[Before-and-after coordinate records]
-=-=-=-=-
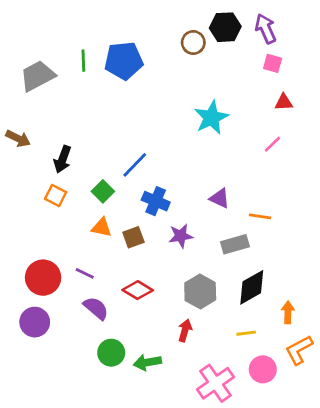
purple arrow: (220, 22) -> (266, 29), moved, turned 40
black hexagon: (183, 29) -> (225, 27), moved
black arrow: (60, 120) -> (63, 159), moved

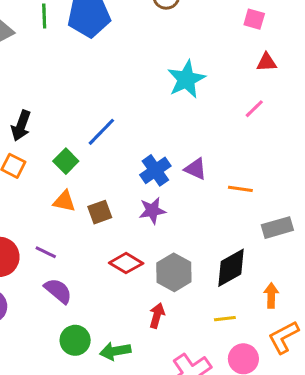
blue cross: (156, 201) -> (155, 170), moved, turned 32
gray rectangle: (235, 244) -> (277, 228), moved
red diamond: (138, 290) -> (126, 263), moved

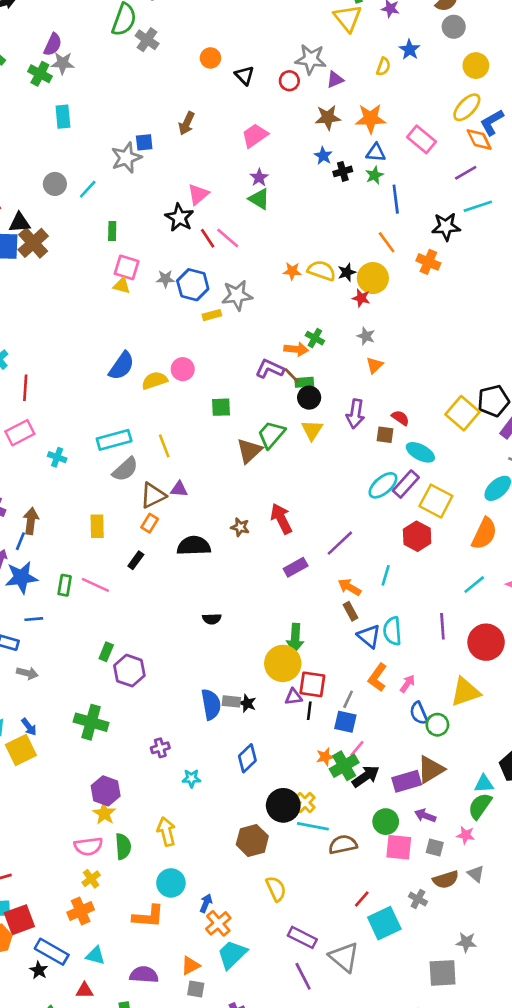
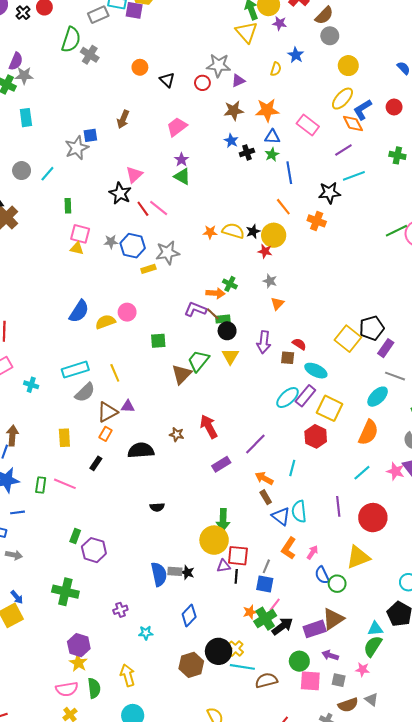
brown hexagon: (252, 840) -> (191, 665), moved

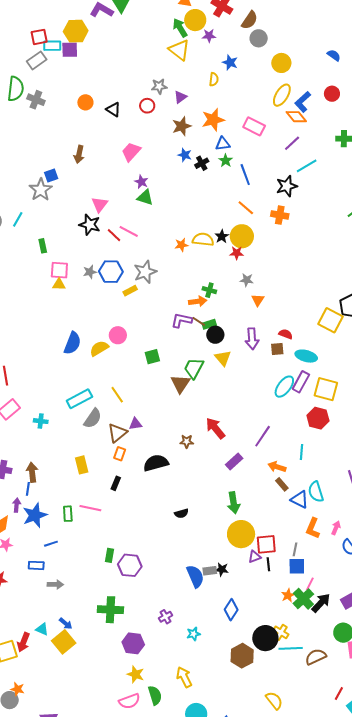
gray star: (219, 65) -> (159, 86), size x0.7
green arrow: (223, 520) -> (234, 503), moved
purple hexagon: (79, 645) -> (133, 643), moved

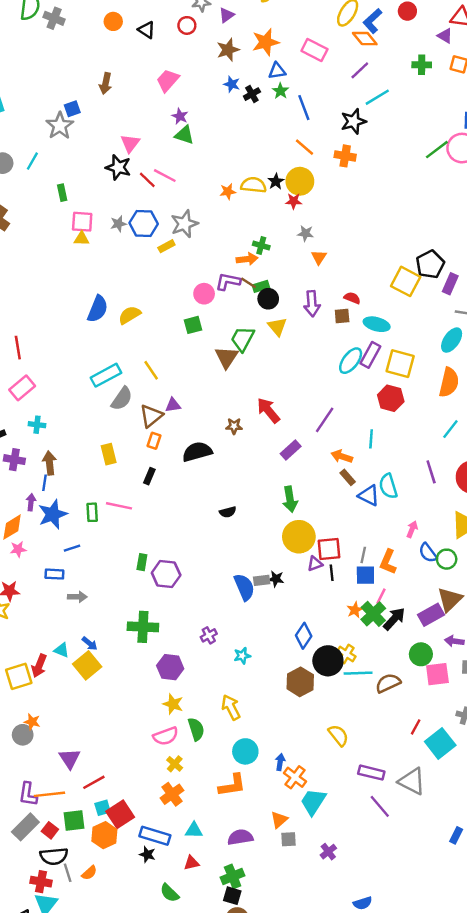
pink circle: (118, 335) -> (204, 294), moved
cyan cross: (41, 421) -> (37, 425), moved
orange L-shape: (313, 528) -> (388, 562), moved
blue diamond: (231, 610) -> (304, 636), moved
-=-=-=-=-
TASK TO CARRY OUT:
Every record must be duplicated exactly, except for the pictures, which are left out.

ANSWER TO THIS EXERCISE:
purple arrow: (220, 22) -> (266, 29), moved, turned 40
black hexagon: (183, 29) -> (225, 27), moved
black arrow: (60, 120) -> (63, 159), moved

blue cross: (156, 201) -> (155, 170), moved, turned 32
gray rectangle: (235, 244) -> (277, 228), moved
red diamond: (138, 290) -> (126, 263), moved

brown hexagon: (252, 840) -> (191, 665), moved

gray star: (219, 65) -> (159, 86), size x0.7
green arrow: (223, 520) -> (234, 503), moved
purple hexagon: (79, 645) -> (133, 643), moved

pink circle: (118, 335) -> (204, 294), moved
cyan cross: (41, 421) -> (37, 425), moved
orange L-shape: (313, 528) -> (388, 562), moved
blue diamond: (231, 610) -> (304, 636), moved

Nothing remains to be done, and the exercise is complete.